:: Entries provided ::

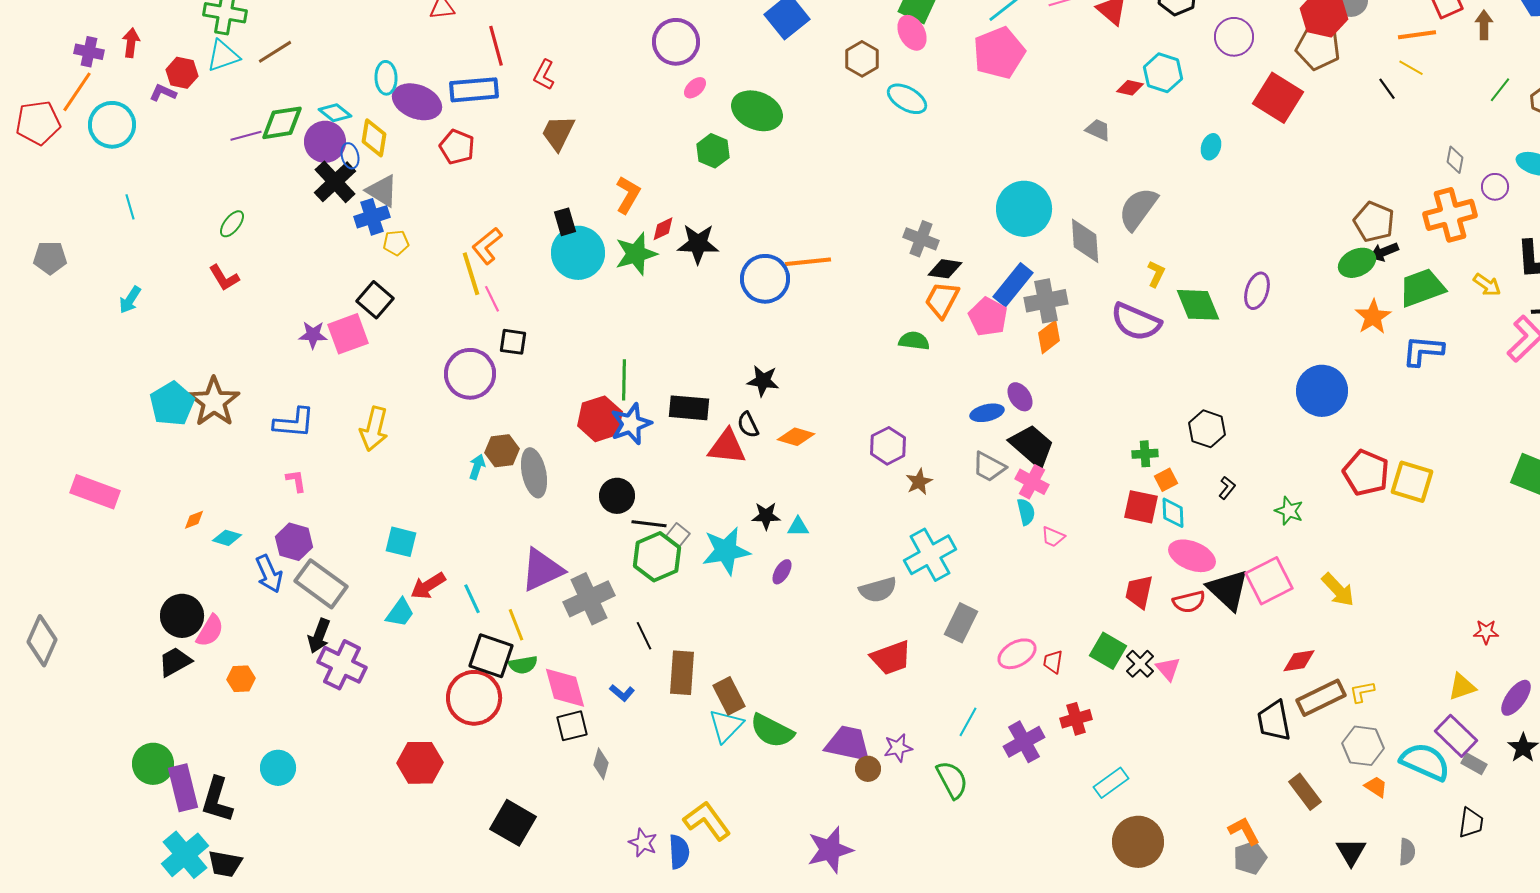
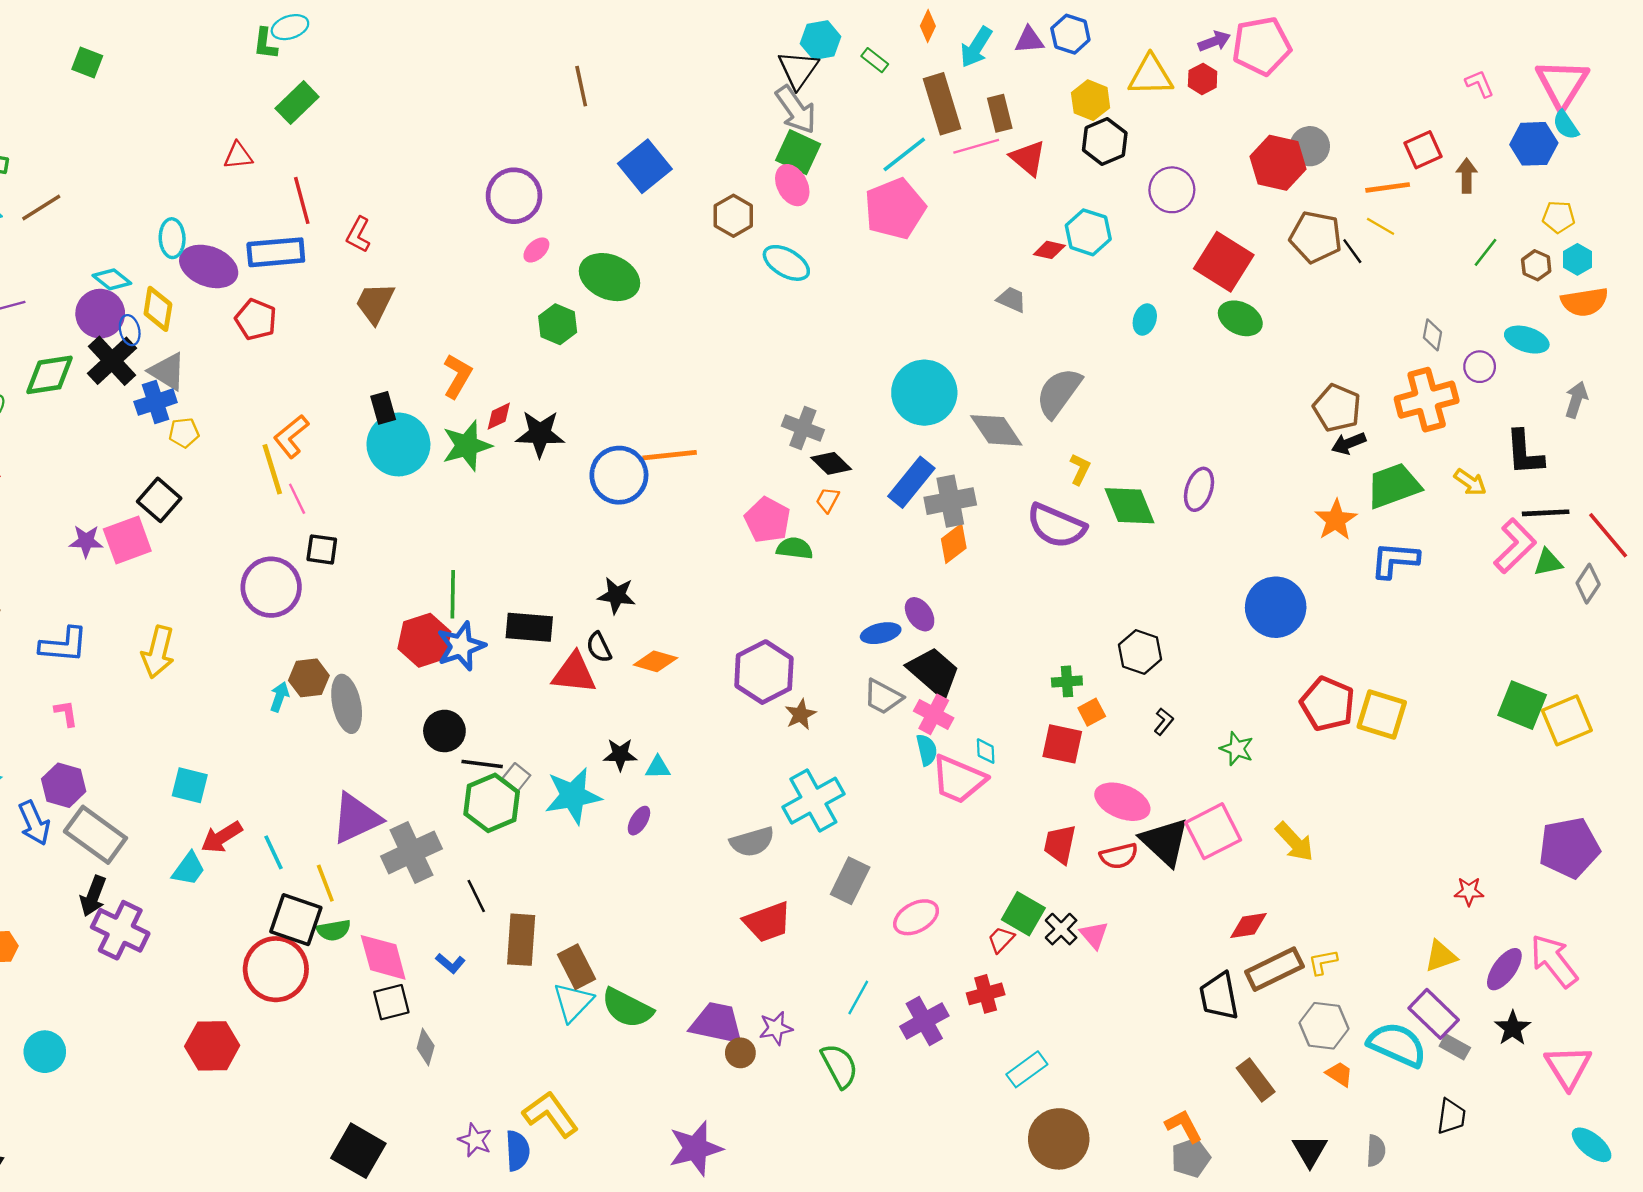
brown pentagon: (1318, 48) -> (1316, 237), moved
green diamond: (282, 123) -> (49, 375), moved
gray diamond: (1085, 241) -> (996, 430), turned -30
green ellipse: (1357, 263) -> (1240, 318), moved, turned 51
black diamond: (945, 269) -> (831, 463), turned 36
orange trapezoid: (942, 300) -> (828, 500), size x0.6
pink pentagon: (988, 317) -> (767, 520), moved
purple hexagon: (888, 446) -> (764, 672), size x1.4
cyan diamond: (1173, 513) -> (986, 751), moved, size x0.7
pink trapezoid: (1053, 537) -> (958, 779), size x2.0
red trapezoid: (1053, 662) -> (1001, 940), moved, turned 35
black square: (513, 823) -> (358, 1151), moved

:::

What to produce. With the pictures omitted, print each line of the data above precisely as given.

Result of the task.
brown pentagon: (1318, 48) -> (1316, 237), moved
green diamond: (282, 123) -> (49, 375), moved
gray diamond: (1085, 241) -> (996, 430), turned -30
green ellipse: (1357, 263) -> (1240, 318), moved, turned 51
black diamond: (945, 269) -> (831, 463), turned 36
orange trapezoid: (942, 300) -> (828, 500), size x0.6
pink pentagon: (988, 317) -> (767, 520), moved
purple hexagon: (888, 446) -> (764, 672), size x1.4
cyan diamond: (1173, 513) -> (986, 751), moved, size x0.7
pink trapezoid: (1053, 537) -> (958, 779), size x2.0
red trapezoid: (1053, 662) -> (1001, 940), moved, turned 35
black square: (513, 823) -> (358, 1151), moved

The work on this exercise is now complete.